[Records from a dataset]
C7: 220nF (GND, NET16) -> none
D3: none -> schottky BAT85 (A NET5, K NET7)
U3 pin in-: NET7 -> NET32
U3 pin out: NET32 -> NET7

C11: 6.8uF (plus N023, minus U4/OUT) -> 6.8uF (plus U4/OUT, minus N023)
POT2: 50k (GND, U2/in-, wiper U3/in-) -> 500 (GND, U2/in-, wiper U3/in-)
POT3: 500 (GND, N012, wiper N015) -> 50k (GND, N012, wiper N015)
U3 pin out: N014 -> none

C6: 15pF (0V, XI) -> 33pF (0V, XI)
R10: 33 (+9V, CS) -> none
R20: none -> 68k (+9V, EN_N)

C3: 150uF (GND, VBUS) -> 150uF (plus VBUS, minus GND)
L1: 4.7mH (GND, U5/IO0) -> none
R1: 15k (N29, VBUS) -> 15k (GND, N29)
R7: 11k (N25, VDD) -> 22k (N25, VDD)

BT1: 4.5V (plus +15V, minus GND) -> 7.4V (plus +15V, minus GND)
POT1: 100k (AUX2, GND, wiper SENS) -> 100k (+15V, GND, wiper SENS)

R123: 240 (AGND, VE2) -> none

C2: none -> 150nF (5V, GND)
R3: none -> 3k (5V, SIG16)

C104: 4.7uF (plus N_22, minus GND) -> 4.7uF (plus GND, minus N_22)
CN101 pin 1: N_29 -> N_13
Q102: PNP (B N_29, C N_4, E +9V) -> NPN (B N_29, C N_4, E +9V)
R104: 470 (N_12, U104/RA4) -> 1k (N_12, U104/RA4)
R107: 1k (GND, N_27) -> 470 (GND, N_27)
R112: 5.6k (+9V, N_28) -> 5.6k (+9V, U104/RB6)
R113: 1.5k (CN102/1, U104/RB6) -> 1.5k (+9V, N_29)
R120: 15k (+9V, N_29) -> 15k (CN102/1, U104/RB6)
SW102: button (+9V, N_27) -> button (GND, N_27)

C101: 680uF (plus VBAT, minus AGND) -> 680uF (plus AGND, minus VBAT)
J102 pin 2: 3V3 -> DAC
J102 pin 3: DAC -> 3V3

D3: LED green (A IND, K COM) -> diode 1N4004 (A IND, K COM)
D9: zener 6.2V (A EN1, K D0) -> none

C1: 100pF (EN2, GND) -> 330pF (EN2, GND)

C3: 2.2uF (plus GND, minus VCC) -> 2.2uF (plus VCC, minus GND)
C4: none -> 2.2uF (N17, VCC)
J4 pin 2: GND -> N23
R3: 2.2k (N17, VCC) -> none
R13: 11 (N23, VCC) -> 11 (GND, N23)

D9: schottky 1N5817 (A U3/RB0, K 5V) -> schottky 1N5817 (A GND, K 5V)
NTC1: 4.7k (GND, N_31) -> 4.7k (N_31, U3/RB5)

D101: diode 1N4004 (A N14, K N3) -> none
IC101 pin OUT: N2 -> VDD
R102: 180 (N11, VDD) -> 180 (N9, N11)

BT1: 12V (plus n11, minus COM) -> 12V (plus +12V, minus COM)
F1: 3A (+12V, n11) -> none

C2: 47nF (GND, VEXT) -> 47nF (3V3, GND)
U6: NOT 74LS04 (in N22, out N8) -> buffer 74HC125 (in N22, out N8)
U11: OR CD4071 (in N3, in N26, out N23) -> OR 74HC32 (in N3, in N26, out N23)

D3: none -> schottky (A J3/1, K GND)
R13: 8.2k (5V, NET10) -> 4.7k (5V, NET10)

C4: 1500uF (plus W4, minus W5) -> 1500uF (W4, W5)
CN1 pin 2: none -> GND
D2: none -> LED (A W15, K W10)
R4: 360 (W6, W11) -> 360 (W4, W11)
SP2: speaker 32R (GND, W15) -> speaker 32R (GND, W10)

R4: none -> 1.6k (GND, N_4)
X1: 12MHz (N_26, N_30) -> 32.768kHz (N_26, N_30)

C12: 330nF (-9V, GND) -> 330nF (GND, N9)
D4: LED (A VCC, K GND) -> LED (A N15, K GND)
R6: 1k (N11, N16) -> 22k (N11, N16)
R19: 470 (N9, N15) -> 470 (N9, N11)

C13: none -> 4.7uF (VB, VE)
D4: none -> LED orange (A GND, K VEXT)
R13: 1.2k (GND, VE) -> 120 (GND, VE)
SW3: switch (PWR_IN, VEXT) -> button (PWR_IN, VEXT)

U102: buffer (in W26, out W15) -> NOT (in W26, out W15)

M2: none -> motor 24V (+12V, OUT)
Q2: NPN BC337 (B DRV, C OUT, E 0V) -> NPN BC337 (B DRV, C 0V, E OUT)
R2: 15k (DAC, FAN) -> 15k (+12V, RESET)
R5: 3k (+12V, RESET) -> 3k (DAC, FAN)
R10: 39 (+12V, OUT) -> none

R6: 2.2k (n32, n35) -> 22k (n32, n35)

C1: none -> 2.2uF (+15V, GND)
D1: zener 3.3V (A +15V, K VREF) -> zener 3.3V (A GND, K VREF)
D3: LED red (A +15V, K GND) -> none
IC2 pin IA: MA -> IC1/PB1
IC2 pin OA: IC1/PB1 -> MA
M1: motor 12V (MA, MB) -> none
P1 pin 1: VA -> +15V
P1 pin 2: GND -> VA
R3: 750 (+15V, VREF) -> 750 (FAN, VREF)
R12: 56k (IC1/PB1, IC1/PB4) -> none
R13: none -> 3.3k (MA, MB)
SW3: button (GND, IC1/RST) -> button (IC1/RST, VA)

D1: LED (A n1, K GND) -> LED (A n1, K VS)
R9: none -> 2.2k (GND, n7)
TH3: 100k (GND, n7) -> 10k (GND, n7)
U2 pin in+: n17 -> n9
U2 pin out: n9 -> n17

Task item:
Retype each line above, keeping every character.

Result of the exercise:
C7: 220nF (GND, NET16) -> none
D3: none -> schottky BAT85 (A NET5, K NET7)
U3 pin in-: NET7 -> NET32
U3 pin out: NET32 -> NET7

C11: 6.8uF (plus N023, minus U4/OUT) -> 6.8uF (plus U4/OUT, minus N023)
POT2: 50k (GND, U2/in-, wiper U3/in-) -> 500 (GND, U2/in-, wiper U3/in-)
POT3: 500 (GND, N012, wiper N015) -> 50k (GND, N012, wiper N015)
U3 pin out: N014 -> none

C6: 15pF (0V, XI) -> 33pF (0V, XI)
R10: 33 (+9V, CS) -> none
R20: none -> 68k (+9V, EN_N)

C3: 150uF (GND, VBUS) -> 150uF (plus VBUS, minus GND)
L1: 4.7mH (GND, U5/IO0) -> none
R1: 15k (N29, VBUS) -> 15k (GND, N29)
R7: 11k (N25, VDD) -> 22k (N25, VDD)

BT1: 4.5V (plus +15V, minus GND) -> 7.4V (plus +15V, minus GND)
POT1: 100k (AUX2, GND, wiper SENS) -> 100k (+15V, GND, wiper SENS)

R123: 240 (AGND, VE2) -> none

C2: none -> 150nF (5V, GND)
R3: none -> 3k (5V, SIG16)

C104: 4.7uF (plus N_22, minus GND) -> 4.7uF (plus GND, minus N_22)
CN101 pin 1: N_29 -> N_13
Q102: PNP (B N_29, C N_4, E +9V) -> NPN (B N_29, C N_4, E +9V)
R104: 470 (N_12, U104/RA4) -> 1k (N_12, U104/RA4)
R107: 1k (GND, N_27) -> 470 (GND, N_27)
R112: 5.6k (+9V, N_28) -> 5.6k (+9V, U104/RB6)
R113: 1.5k (CN102/1, U104/RB6) -> 1.5k (+9V, N_29)
R120: 15k (+9V, N_29) -> 15k (CN102/1, U104/RB6)
SW102: button (+9V, N_27) -> button (GND, N_27)

C101: 680uF (plus VBAT, minus AGND) -> 680uF (plus AGND, minus VBAT)
J102 pin 2: 3V3 -> DAC
J102 pin 3: DAC -> 3V3

D3: LED green (A IND, K COM) -> diode 1N4004 (A IND, K COM)
D9: zener 6.2V (A EN1, K D0) -> none

C1: 100pF (EN2, GND) -> 330pF (EN2, GND)

C3: 2.2uF (plus GND, minus VCC) -> 2.2uF (plus VCC, minus GND)
C4: none -> 2.2uF (N17, VCC)
J4 pin 2: GND -> N23
R3: 2.2k (N17, VCC) -> none
R13: 11 (N23, VCC) -> 11 (GND, N23)

D9: schottky 1N5817 (A U3/RB0, K 5V) -> schottky 1N5817 (A GND, K 5V)
NTC1: 4.7k (GND, N_31) -> 4.7k (N_31, U3/RB5)

D101: diode 1N4004 (A N14, K N3) -> none
IC101 pin OUT: N2 -> VDD
R102: 180 (N11, VDD) -> 180 (N9, N11)

BT1: 12V (plus n11, minus COM) -> 12V (plus +12V, minus COM)
F1: 3A (+12V, n11) -> none

C2: 47nF (GND, VEXT) -> 47nF (3V3, GND)
U6: NOT 74LS04 (in N22, out N8) -> buffer 74HC125 (in N22, out N8)
U11: OR CD4071 (in N3, in N26, out N23) -> OR 74HC32 (in N3, in N26, out N23)

D3: none -> schottky (A J3/1, K GND)
R13: 8.2k (5V, NET10) -> 4.7k (5V, NET10)

C4: 1500uF (plus W4, minus W5) -> 1500uF (W4, W5)
CN1 pin 2: none -> GND
D2: none -> LED (A W15, K W10)
R4: 360 (W6, W11) -> 360 (W4, W11)
SP2: speaker 32R (GND, W15) -> speaker 32R (GND, W10)

R4: none -> 1.6k (GND, N_4)
X1: 12MHz (N_26, N_30) -> 32.768kHz (N_26, N_30)

C12: 330nF (-9V, GND) -> 330nF (GND, N9)
D4: LED (A VCC, K GND) -> LED (A N15, K GND)
R6: 1k (N11, N16) -> 22k (N11, N16)
R19: 470 (N9, N15) -> 470 (N9, N11)

C13: none -> 4.7uF (VB, VE)
D4: none -> LED orange (A GND, K VEXT)
R13: 1.2k (GND, VE) -> 120 (GND, VE)
SW3: switch (PWR_IN, VEXT) -> button (PWR_IN, VEXT)

U102: buffer (in W26, out W15) -> NOT (in W26, out W15)

M2: none -> motor 24V (+12V, OUT)
Q2: NPN BC337 (B DRV, C OUT, E 0V) -> NPN BC337 (B DRV, C 0V, E OUT)
R2: 15k (DAC, FAN) -> 15k (+12V, RESET)
R5: 3k (+12V, RESET) -> 3k (DAC, FAN)
R10: 39 (+12V, OUT) -> none

R6: 2.2k (n32, n35) -> 22k (n32, n35)

C1: none -> 2.2uF (+15V, GND)
D1: zener 3.3V (A +15V, K VREF) -> zener 3.3V (A GND, K VREF)
D3: LED red (A +15V, K GND) -> none
IC2 pin IA: MA -> IC1/PB1
IC2 pin OA: IC1/PB1 -> MA
M1: motor 12V (MA, MB) -> none
P1 pin 1: VA -> +15V
P1 pin 2: GND -> VA
R3: 750 (+15V, VREF) -> 750 (FAN, VREF)
R12: 56k (IC1/PB1, IC1/PB4) -> none
R13: none -> 3.3k (MA, MB)
SW3: button (GND, IC1/RST) -> button (IC1/RST, VA)

D1: LED (A n1, K GND) -> LED (A n1, K VS)
R9: none -> 2.2k (GND, n7)
TH3: 100k (GND, n7) -> 10k (GND, n7)
U2 pin in+: n17 -> n9
U2 pin out: n9 -> n17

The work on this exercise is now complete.